# Task:
The output is the lines below from the one with "appeared: Pokal (blau) (724, 313, 816, 469)" through the one with "relocated: Roboter (türkis)", both included, printed exactly and with no other line.

# Record excerpts:
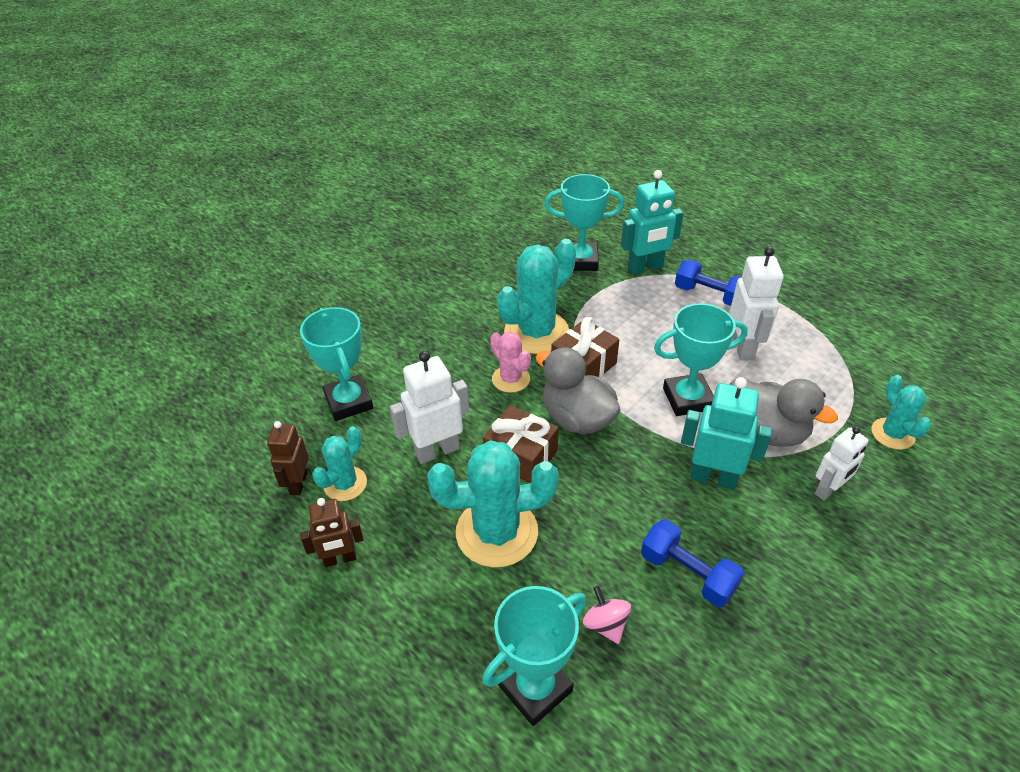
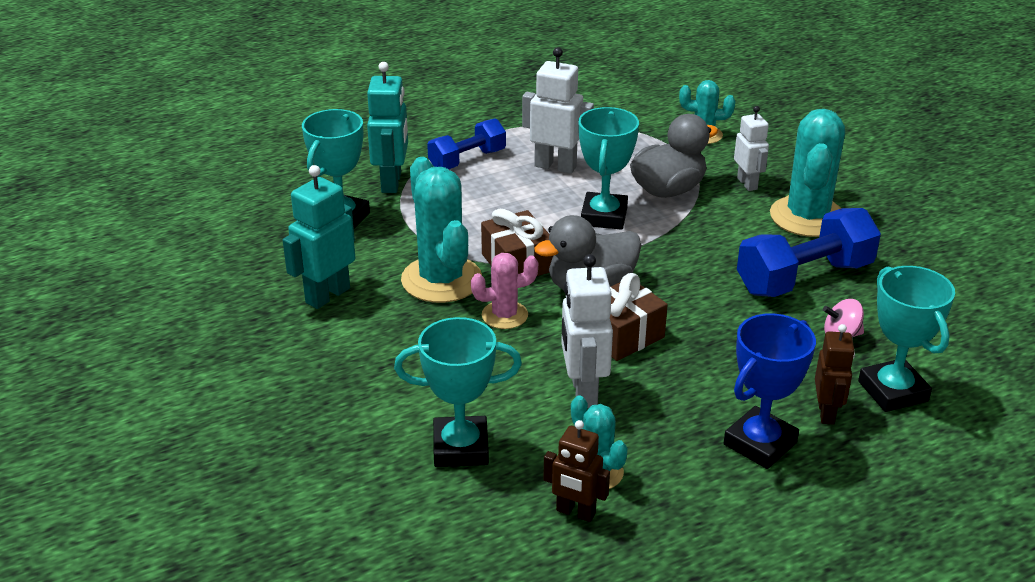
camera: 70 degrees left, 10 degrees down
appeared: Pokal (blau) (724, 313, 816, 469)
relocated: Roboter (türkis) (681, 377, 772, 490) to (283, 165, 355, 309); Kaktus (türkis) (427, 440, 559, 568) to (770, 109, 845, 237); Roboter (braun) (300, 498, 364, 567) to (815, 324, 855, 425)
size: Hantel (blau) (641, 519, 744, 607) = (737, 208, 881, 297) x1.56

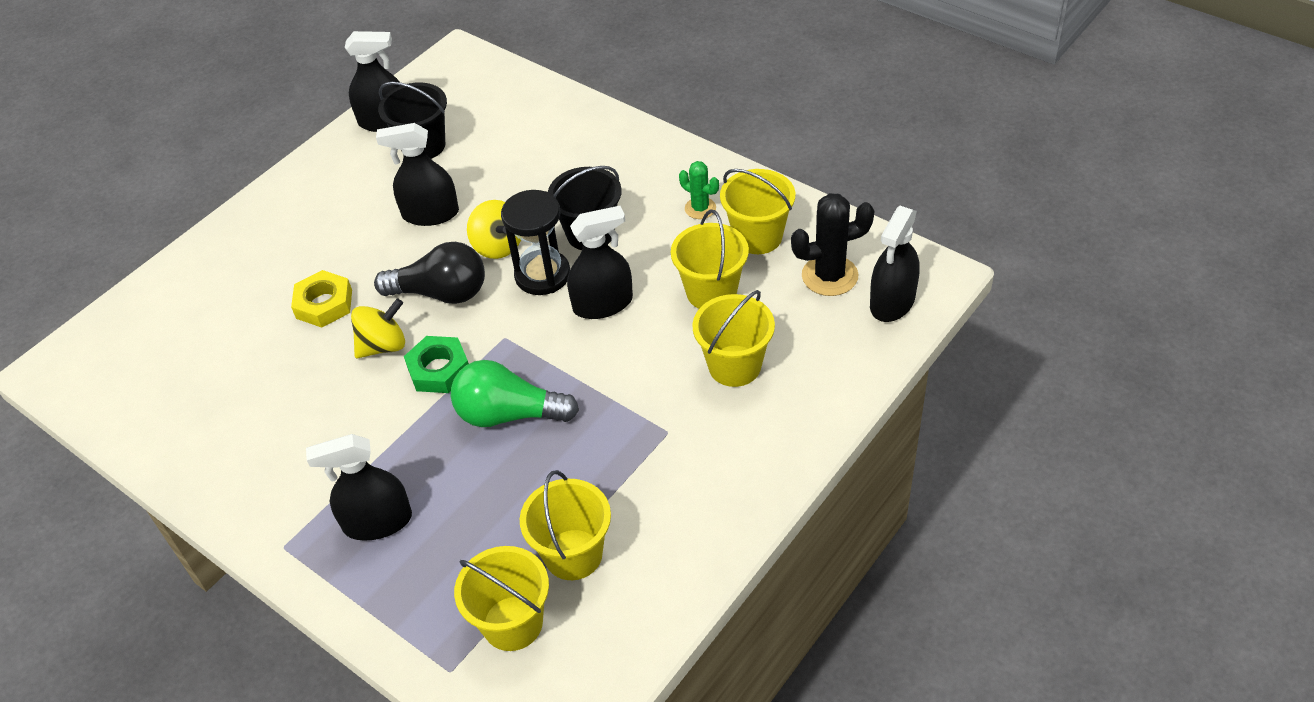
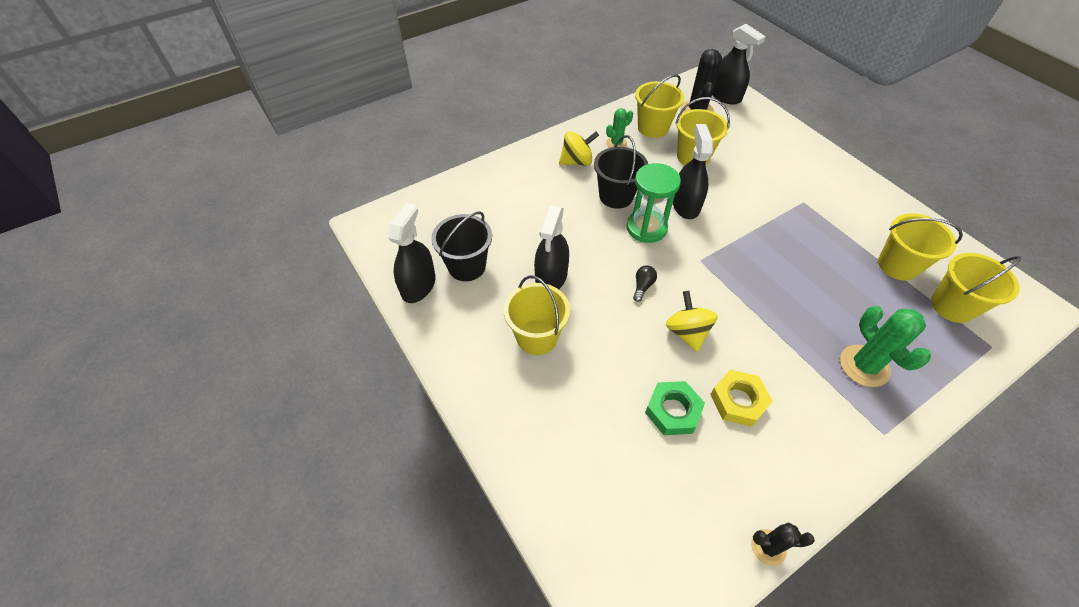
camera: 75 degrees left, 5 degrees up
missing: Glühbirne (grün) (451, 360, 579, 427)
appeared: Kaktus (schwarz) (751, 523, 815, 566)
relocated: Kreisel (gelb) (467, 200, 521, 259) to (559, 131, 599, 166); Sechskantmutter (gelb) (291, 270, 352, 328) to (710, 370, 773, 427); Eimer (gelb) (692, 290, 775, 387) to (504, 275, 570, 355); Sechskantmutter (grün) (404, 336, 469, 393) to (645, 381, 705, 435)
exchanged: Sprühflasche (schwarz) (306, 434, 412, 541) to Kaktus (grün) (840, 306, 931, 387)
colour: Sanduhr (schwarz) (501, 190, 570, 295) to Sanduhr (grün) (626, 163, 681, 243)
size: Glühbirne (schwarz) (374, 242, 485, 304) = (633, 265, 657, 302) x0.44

...

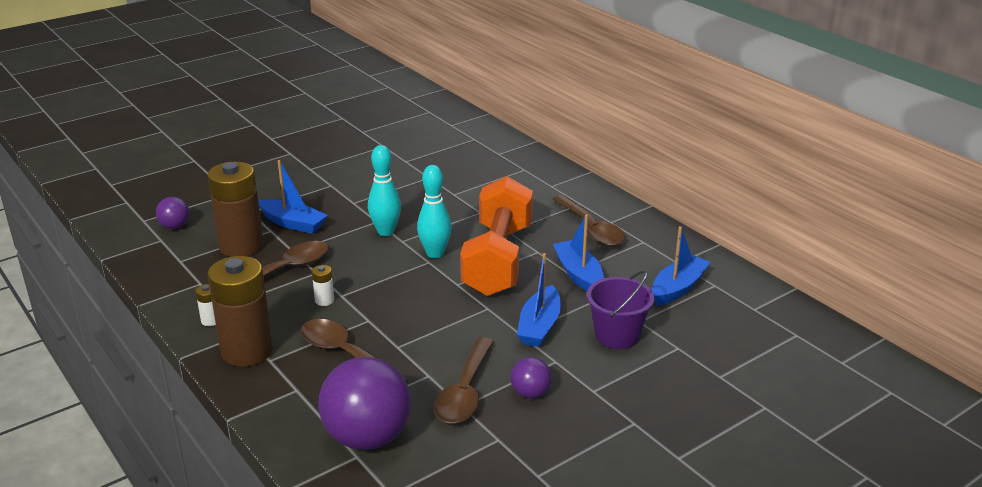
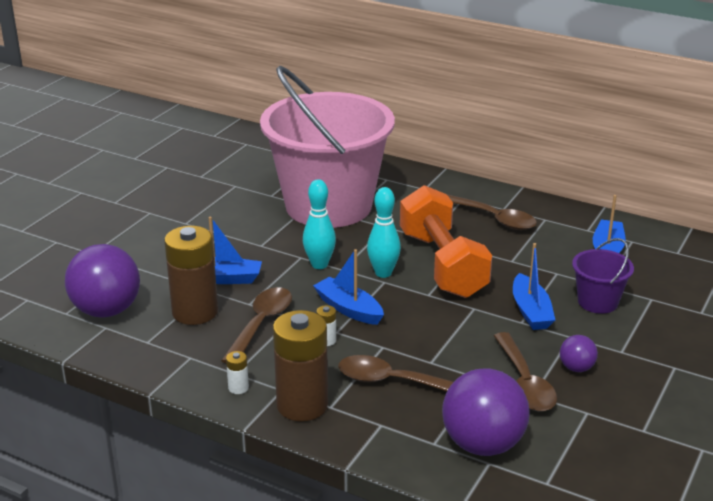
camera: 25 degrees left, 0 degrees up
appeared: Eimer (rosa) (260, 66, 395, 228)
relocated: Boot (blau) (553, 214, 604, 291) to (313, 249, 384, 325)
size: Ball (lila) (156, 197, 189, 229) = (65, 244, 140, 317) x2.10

# Response below:
appeared: Pokal (blau) (724, 313, 816, 469)
relocated: Roboter (türkis) (681, 377, 772, 490) to (283, 165, 355, 309); Kaktus (türkis) (427, 440, 559, 568) to (770, 109, 845, 237); Roboter (braun) (300, 498, 364, 567) to (815, 324, 855, 425)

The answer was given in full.